WHAT IS NEEDED: Copy out the stretch of material from its first line through the line containing "Peripheral (228, 20)", both ends included, word for word and with nothing else.

AVAILABLE DATA:

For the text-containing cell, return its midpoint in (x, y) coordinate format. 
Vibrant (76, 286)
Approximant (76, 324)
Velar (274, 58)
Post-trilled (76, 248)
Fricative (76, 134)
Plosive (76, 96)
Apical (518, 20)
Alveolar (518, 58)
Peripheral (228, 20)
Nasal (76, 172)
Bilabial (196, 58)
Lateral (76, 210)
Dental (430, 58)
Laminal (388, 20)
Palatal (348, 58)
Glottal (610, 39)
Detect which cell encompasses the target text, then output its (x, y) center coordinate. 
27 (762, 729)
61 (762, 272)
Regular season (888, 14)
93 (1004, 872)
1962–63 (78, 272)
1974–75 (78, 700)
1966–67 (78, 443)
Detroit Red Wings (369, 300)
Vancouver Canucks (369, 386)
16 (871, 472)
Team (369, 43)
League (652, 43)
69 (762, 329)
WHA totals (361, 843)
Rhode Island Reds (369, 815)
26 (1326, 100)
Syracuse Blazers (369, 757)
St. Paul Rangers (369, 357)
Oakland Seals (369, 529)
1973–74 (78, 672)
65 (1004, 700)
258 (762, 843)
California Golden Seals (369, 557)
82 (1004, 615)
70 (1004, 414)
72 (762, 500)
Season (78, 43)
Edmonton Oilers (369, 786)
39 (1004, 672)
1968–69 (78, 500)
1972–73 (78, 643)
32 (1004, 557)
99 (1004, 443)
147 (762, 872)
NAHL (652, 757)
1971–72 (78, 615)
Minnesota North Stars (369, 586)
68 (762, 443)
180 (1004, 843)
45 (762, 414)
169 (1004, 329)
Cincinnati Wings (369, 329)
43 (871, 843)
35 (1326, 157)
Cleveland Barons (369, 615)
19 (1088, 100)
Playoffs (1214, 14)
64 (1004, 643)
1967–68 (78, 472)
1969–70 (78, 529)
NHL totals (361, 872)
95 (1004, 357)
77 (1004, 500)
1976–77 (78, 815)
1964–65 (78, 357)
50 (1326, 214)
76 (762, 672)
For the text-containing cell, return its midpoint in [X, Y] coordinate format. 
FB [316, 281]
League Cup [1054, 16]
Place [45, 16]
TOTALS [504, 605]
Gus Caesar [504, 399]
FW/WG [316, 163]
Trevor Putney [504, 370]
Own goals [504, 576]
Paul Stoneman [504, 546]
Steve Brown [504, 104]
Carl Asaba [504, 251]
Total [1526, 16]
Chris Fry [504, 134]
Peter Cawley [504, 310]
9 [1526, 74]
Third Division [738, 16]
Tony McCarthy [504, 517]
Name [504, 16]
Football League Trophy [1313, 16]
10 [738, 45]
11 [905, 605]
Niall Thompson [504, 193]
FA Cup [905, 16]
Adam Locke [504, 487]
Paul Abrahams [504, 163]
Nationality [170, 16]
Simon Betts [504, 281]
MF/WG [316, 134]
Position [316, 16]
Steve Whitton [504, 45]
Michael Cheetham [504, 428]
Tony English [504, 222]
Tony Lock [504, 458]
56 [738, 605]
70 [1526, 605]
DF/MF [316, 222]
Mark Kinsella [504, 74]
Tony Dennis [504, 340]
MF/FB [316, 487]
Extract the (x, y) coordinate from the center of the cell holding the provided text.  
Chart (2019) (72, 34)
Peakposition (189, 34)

RESULT:
For the text-containing cell, return its midpoint in (x, y) coordinate format. 
Vibrant (76, 286)
Approximant (76, 324)
Velar (274, 58)
Post-trilled (76, 248)
Fricative (76, 134)
Plosive (76, 96)
Apical (518, 20)
Alveolar (518, 58)
Peripheral (228, 20)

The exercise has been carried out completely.